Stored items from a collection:

■ ■ ■ ■ ■ ■ ■

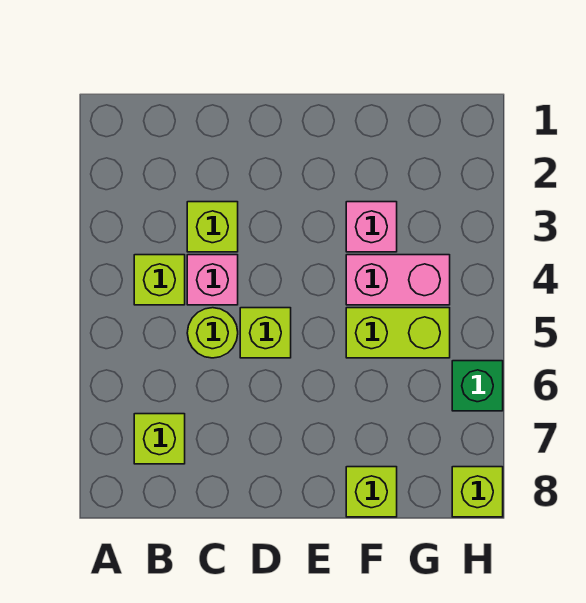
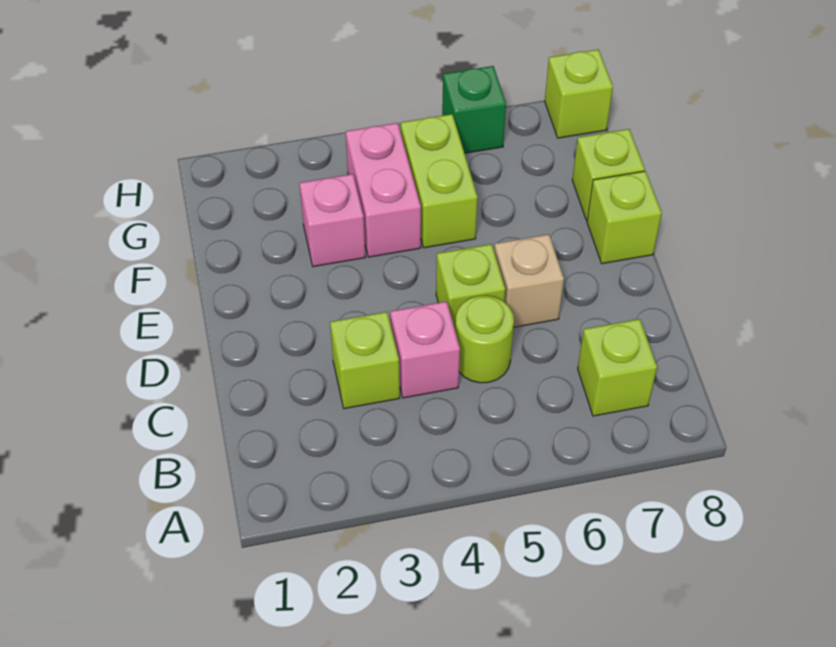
lime brick B4 level 1 -> lime brick E8 level 1
none -> tan brick D6 level 1

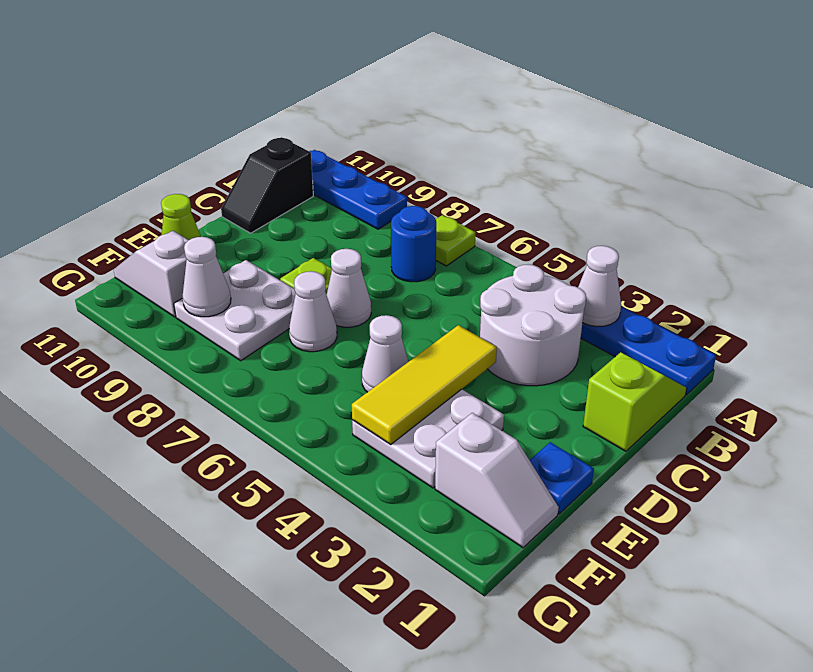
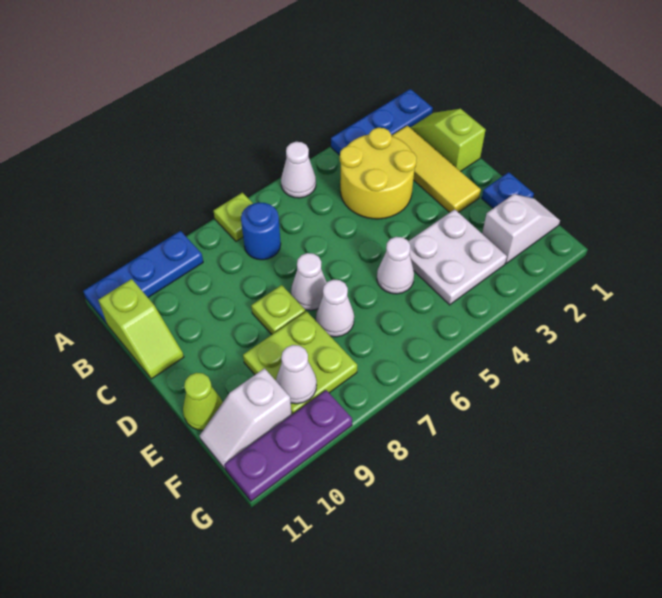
white cone A3 level 2 -> white cone A5 level 1
white round brick B3:C4 level 1 -> yellow round brick B3:C4 level 1
black slope B11:C11 level 1 top B -> lime slope B11:C11 level 1 top B
yellow tile D4:F4 level 2 -> yellow tile B2:D2 level 1
white plate E8:F9 level 1 -> lime plate E8:F9 level 1
none -> purple plate G9:G11 level 1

■ ■ ■ ■ ■ ■ ■

> WHAT TO WORK ON
Among the lines above, find those carrying the word "lime" and copy them out.

> RESULT
lime brick B4 level 1 -> lime brick E8 level 1
black slope B11:C11 level 1 top B -> lime slope B11:C11 level 1 top B
white plate E8:F9 level 1 -> lime plate E8:F9 level 1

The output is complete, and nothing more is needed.